** Opening DATA PROVIDED block **
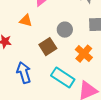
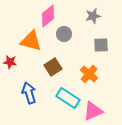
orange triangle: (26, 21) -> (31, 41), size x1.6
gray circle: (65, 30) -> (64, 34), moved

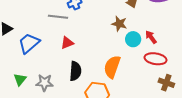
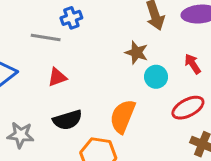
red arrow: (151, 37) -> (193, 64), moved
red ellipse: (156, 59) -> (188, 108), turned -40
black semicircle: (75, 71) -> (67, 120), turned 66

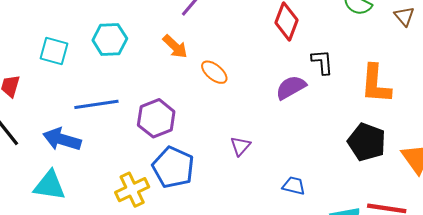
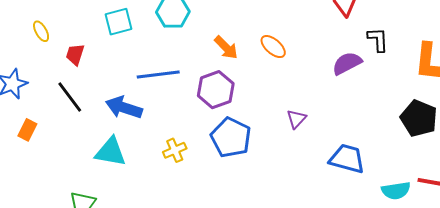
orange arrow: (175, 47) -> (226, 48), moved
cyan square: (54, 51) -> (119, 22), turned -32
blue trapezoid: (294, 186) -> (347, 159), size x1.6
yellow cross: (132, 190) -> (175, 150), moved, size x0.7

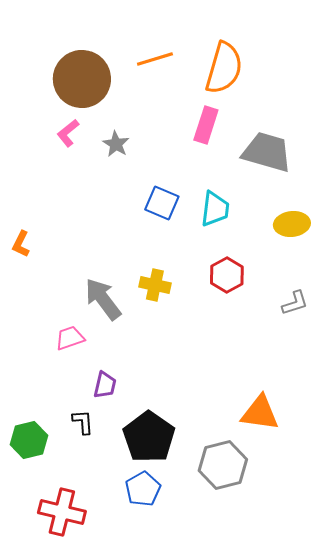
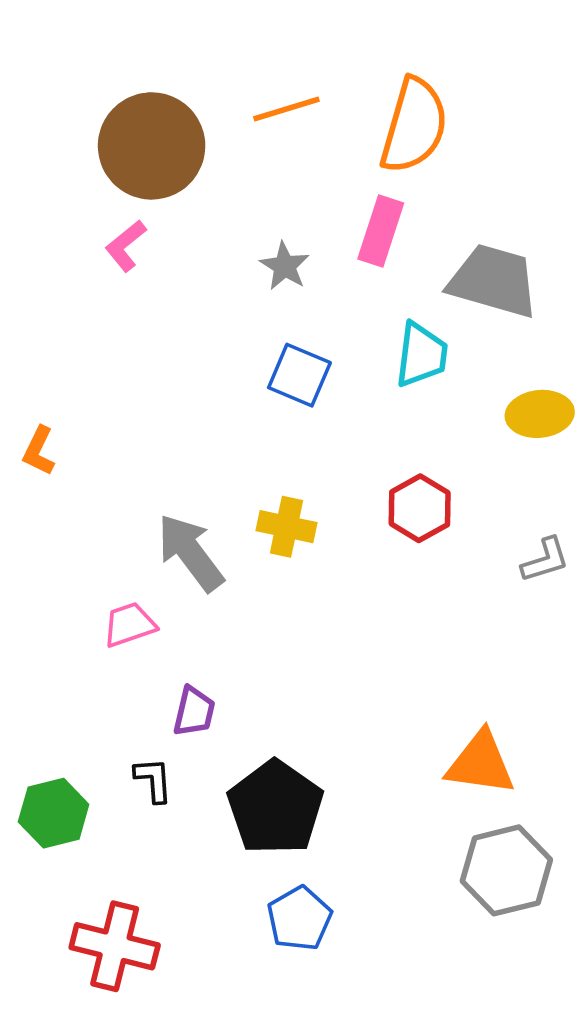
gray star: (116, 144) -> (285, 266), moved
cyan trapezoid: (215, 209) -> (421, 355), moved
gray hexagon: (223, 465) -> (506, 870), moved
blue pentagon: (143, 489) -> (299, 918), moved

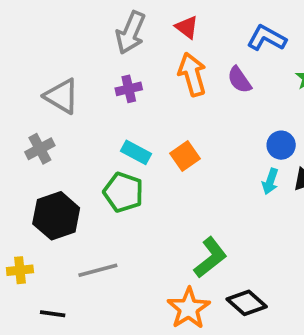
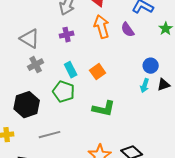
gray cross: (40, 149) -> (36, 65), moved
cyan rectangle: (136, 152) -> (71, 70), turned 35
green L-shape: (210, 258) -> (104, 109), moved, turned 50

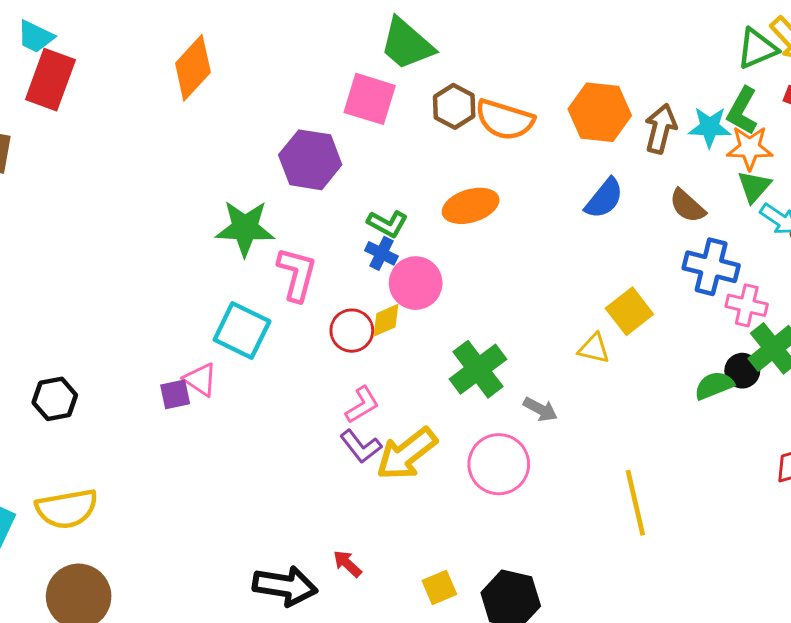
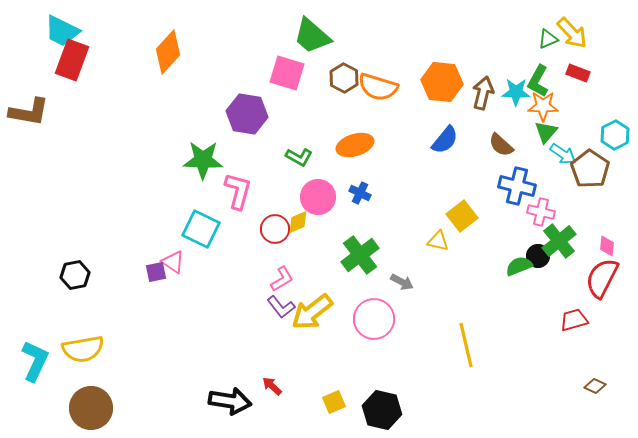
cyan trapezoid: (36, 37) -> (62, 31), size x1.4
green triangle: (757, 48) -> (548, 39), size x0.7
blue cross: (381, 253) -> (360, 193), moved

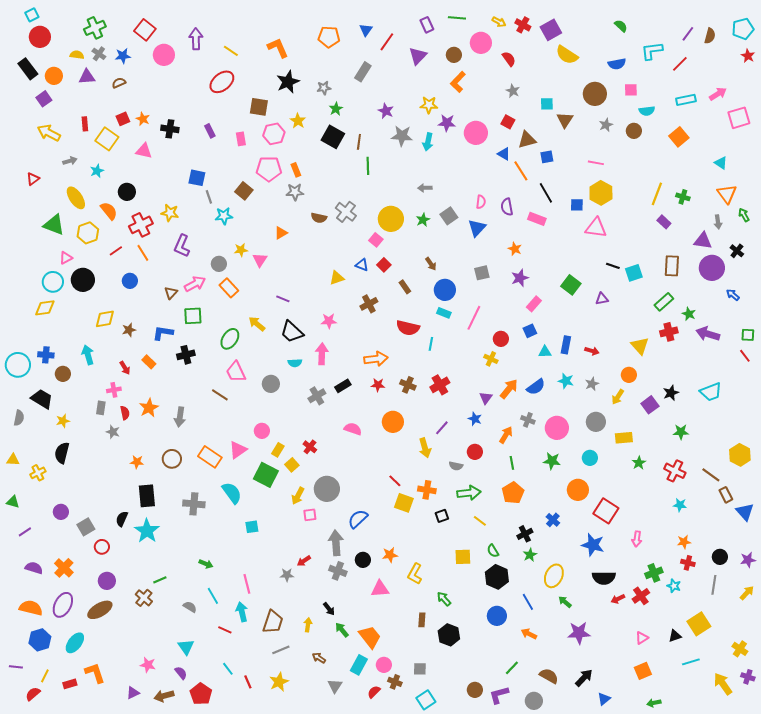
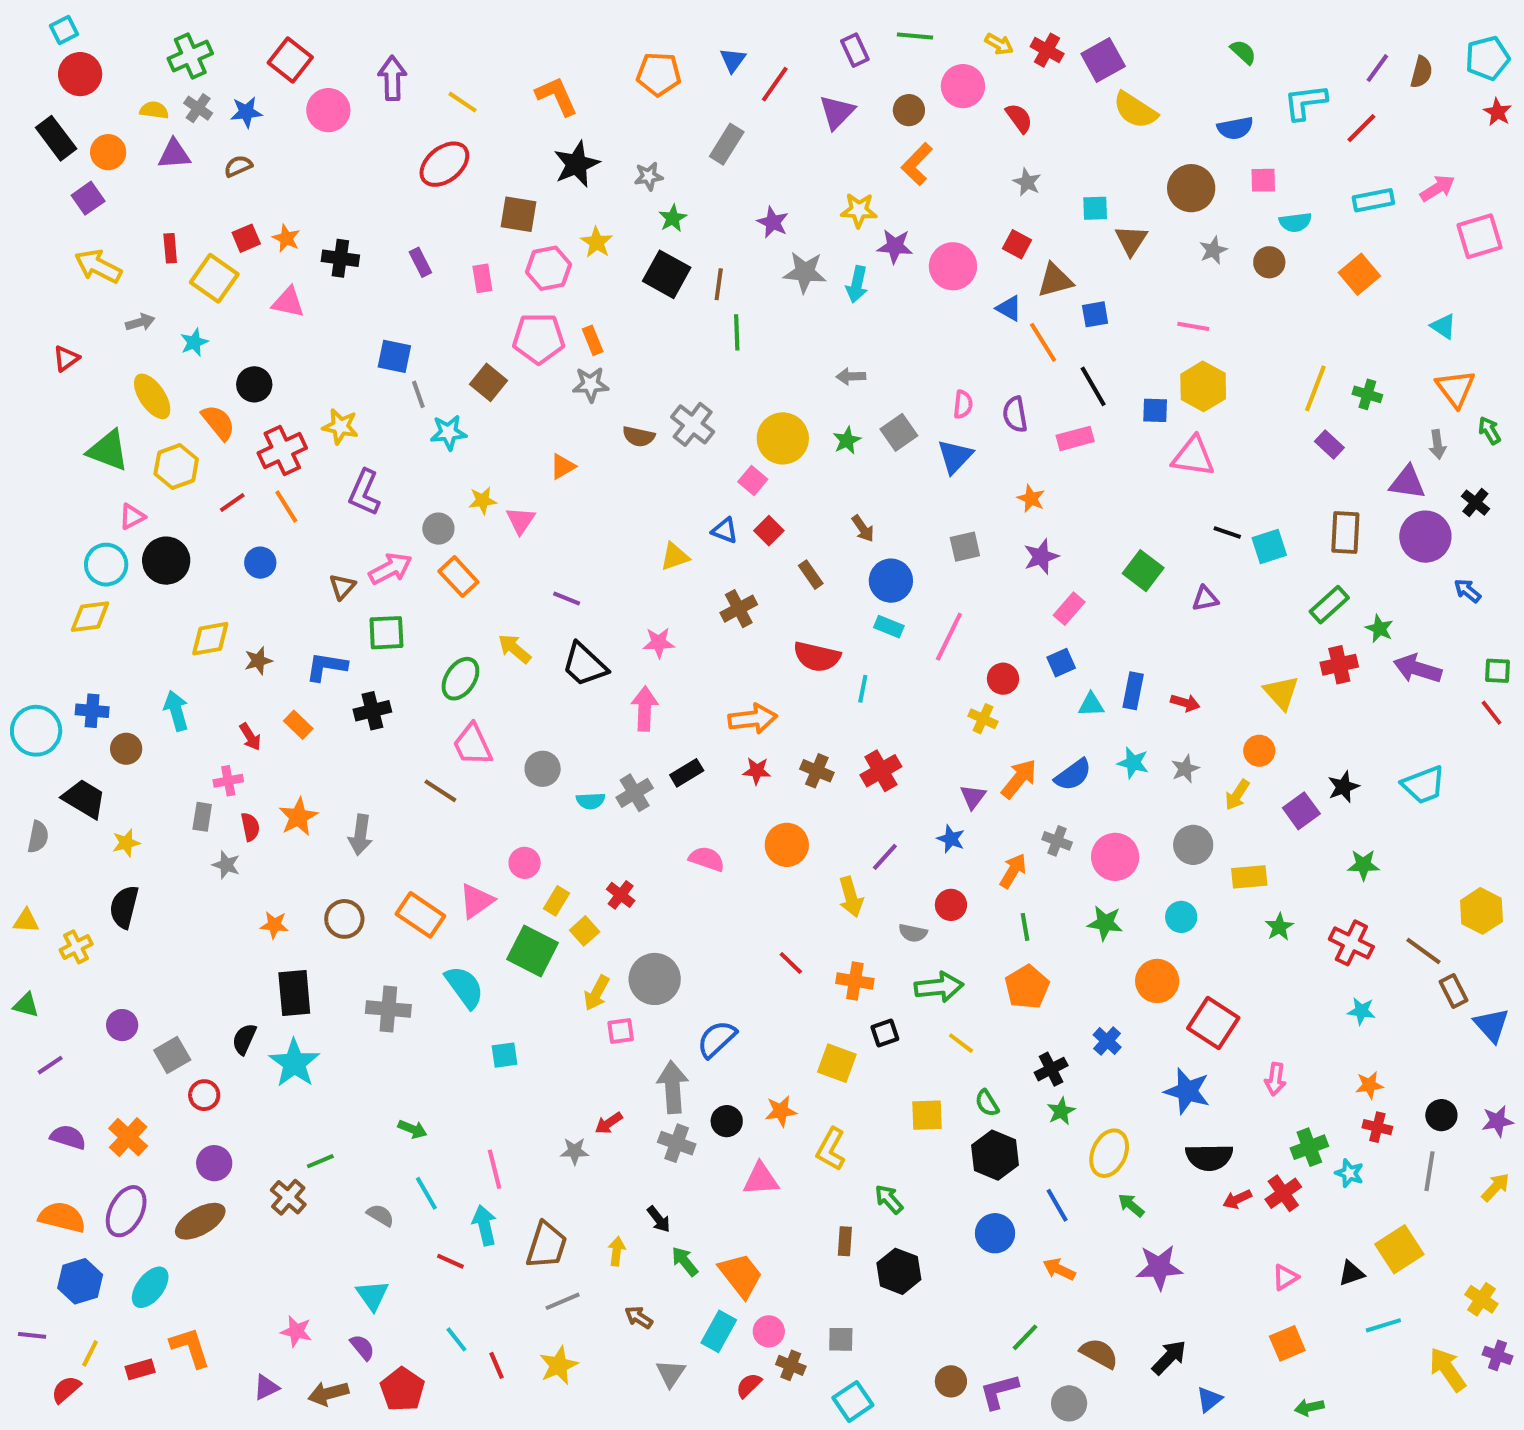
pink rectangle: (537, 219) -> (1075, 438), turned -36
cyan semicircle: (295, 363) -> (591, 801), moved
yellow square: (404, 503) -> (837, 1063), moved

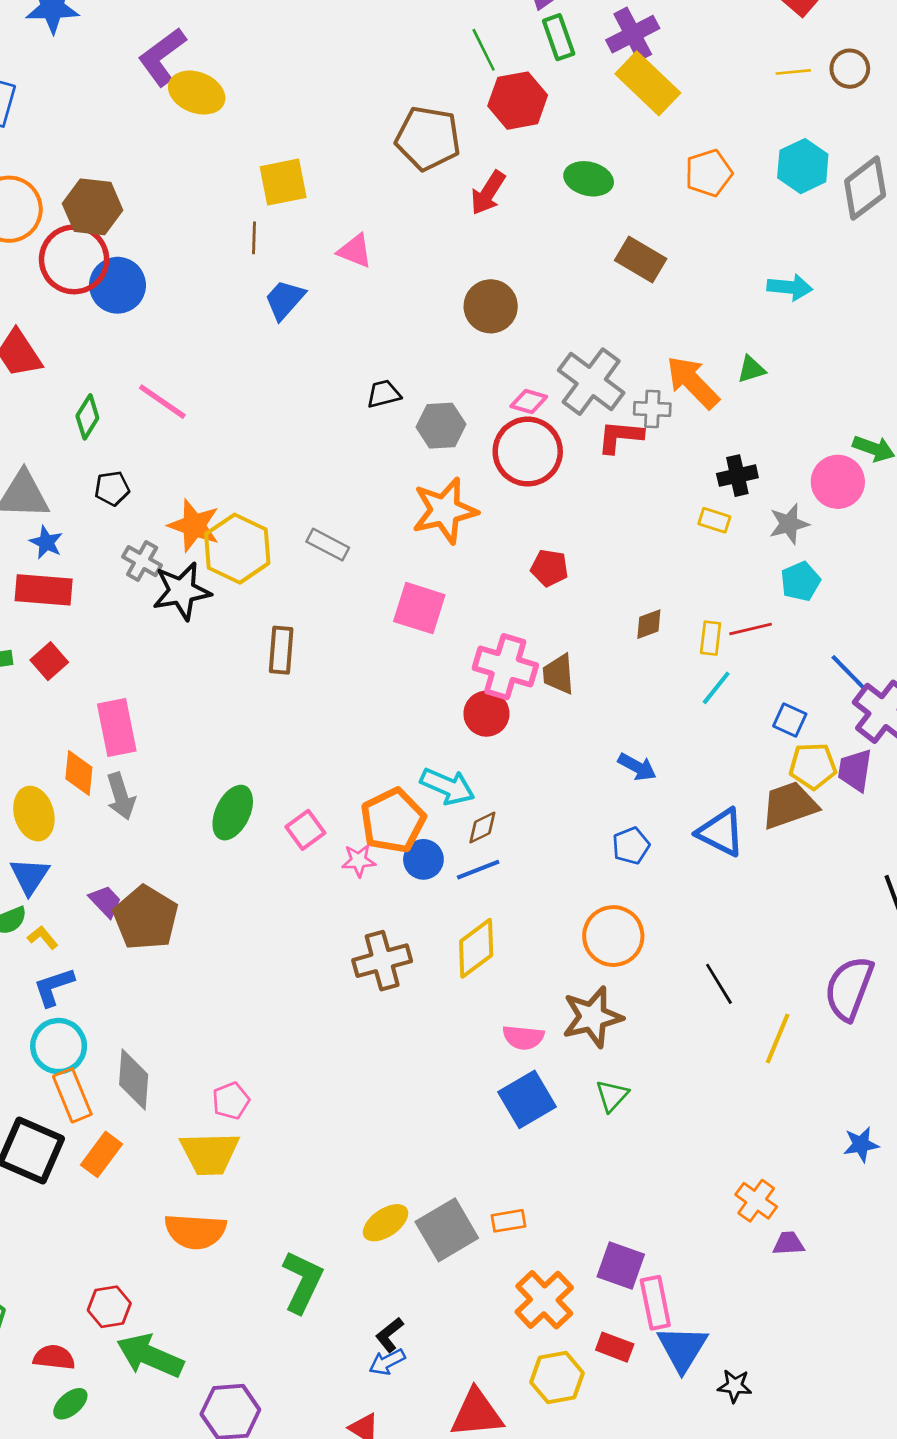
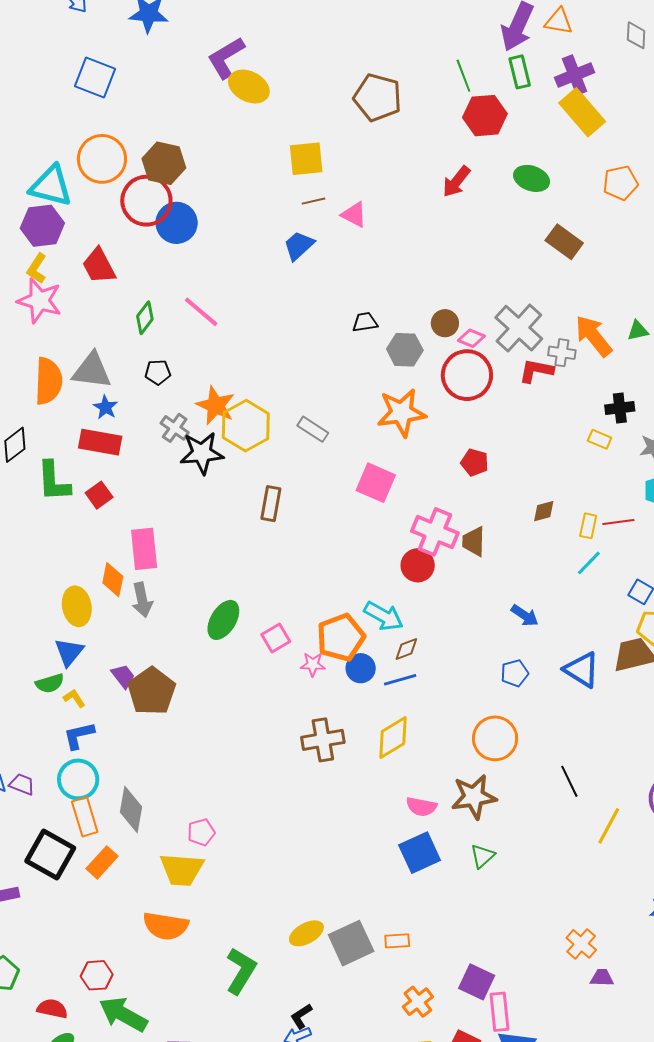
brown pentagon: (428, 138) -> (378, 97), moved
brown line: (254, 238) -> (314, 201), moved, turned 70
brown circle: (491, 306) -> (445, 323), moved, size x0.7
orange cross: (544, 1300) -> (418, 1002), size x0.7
** Closing DATA PROVIDED block **
TASK REQUIREMENTS:
Copy all the records word for word and keep the pictures out.

FINISHED TASK:
orange triangle: (26, 21) -> (31, 41), size x1.6
gray circle: (65, 30) -> (64, 34), moved

red arrow: (151, 37) -> (193, 64), moved
red ellipse: (156, 59) -> (188, 108), turned -40
black semicircle: (75, 71) -> (67, 120), turned 66

orange arrow: (175, 47) -> (226, 48), moved
cyan square: (54, 51) -> (119, 22), turned -32
blue trapezoid: (294, 186) -> (347, 159), size x1.6
yellow cross: (132, 190) -> (175, 150), moved, size x0.7

gray star: (116, 144) -> (285, 266), moved
cyan trapezoid: (215, 209) -> (421, 355), moved
gray hexagon: (223, 465) -> (506, 870), moved
blue pentagon: (143, 489) -> (299, 918), moved

gray cross: (40, 149) -> (36, 65), moved
cyan rectangle: (136, 152) -> (71, 70), turned 35
green L-shape: (210, 258) -> (104, 109), moved, turned 50

cyan trapezoid: (36, 37) -> (62, 31), size x1.4
green triangle: (757, 48) -> (548, 39), size x0.7
blue cross: (381, 253) -> (360, 193), moved

pink rectangle: (537, 219) -> (1075, 438), turned -36
cyan semicircle: (295, 363) -> (591, 801), moved
yellow square: (404, 503) -> (837, 1063), moved

brown pentagon: (428, 138) -> (378, 97), moved
brown line: (254, 238) -> (314, 201), moved, turned 70
brown circle: (491, 306) -> (445, 323), moved, size x0.7
orange cross: (544, 1300) -> (418, 1002), size x0.7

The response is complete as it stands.